Please output the entries below without altering a single character.

[Version comparison data]
>>

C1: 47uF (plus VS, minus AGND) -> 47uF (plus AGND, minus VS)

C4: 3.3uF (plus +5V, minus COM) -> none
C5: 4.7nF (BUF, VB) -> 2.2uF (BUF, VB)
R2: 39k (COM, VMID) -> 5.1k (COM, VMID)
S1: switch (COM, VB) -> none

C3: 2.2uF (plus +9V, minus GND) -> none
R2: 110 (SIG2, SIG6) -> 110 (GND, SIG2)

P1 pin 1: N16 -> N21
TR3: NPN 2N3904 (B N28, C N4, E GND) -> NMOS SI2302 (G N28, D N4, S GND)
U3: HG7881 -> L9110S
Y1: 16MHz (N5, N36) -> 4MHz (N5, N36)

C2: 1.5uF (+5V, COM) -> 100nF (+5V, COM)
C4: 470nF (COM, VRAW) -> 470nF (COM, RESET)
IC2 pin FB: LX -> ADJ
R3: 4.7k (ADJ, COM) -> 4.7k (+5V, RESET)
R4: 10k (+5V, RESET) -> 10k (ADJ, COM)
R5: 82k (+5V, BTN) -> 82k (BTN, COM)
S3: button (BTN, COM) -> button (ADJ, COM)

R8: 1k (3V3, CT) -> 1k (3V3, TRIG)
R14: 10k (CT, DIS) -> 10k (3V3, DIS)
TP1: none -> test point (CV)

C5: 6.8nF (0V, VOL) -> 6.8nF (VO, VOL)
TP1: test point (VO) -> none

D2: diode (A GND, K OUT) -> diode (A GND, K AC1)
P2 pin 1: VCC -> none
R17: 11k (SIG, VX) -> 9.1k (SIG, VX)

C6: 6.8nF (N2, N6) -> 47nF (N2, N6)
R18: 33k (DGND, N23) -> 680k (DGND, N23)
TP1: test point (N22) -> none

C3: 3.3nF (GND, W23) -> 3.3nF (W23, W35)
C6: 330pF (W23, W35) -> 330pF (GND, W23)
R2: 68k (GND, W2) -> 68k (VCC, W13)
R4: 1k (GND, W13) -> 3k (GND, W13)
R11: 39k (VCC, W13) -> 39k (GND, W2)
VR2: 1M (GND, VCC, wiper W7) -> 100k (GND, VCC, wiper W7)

<<

▶ _Answer to this task_
C1: 47uF (plus VS, minus AGND) -> 47uF (plus AGND, minus VS)

C4: 3.3uF (plus +5V, minus COM) -> none
C5: 4.7nF (BUF, VB) -> 2.2uF (BUF, VB)
R2: 39k (COM, VMID) -> 5.1k (COM, VMID)
S1: switch (COM, VB) -> none

C3: 2.2uF (plus +9V, minus GND) -> none
R2: 110 (SIG2, SIG6) -> 110 (GND, SIG2)

P1 pin 1: N16 -> N21
TR3: NPN 2N3904 (B N28, C N4, E GND) -> NMOS SI2302 (G N28, D N4, S GND)
U3: HG7881 -> L9110S
Y1: 16MHz (N5, N36) -> 4MHz (N5, N36)

C2: 1.5uF (+5V, COM) -> 100nF (+5V, COM)
C4: 470nF (COM, VRAW) -> 470nF (COM, RESET)
IC2 pin FB: LX -> ADJ
R3: 4.7k (ADJ, COM) -> 4.7k (+5V, RESET)
R4: 10k (+5V, RESET) -> 10k (ADJ, COM)
R5: 82k (+5V, BTN) -> 82k (BTN, COM)
S3: button (BTN, COM) -> button (ADJ, COM)

R8: 1k (3V3, CT) -> 1k (3V3, TRIG)
R14: 10k (CT, DIS) -> 10k (3V3, DIS)
TP1: none -> test point (CV)

C5: 6.8nF (0V, VOL) -> 6.8nF (VO, VOL)
TP1: test point (VO) -> none

D2: diode (A GND, K OUT) -> diode (A GND, K AC1)
P2 pin 1: VCC -> none
R17: 11k (SIG, VX) -> 9.1k (SIG, VX)

C6: 6.8nF (N2, N6) -> 47nF (N2, N6)
R18: 33k (DGND, N23) -> 680k (DGND, N23)
TP1: test point (N22) -> none

C3: 3.3nF (GND, W23) -> 3.3nF (W23, W35)
C6: 330pF (W23, W35) -> 330pF (GND, W23)
R2: 68k (GND, W2) -> 68k (VCC, W13)
R4: 1k (GND, W13) -> 3k (GND, W13)
R11: 39k (VCC, W13) -> 39k (GND, W2)
VR2: 1M (GND, VCC, wiper W7) -> 100k (GND, VCC, wiper W7)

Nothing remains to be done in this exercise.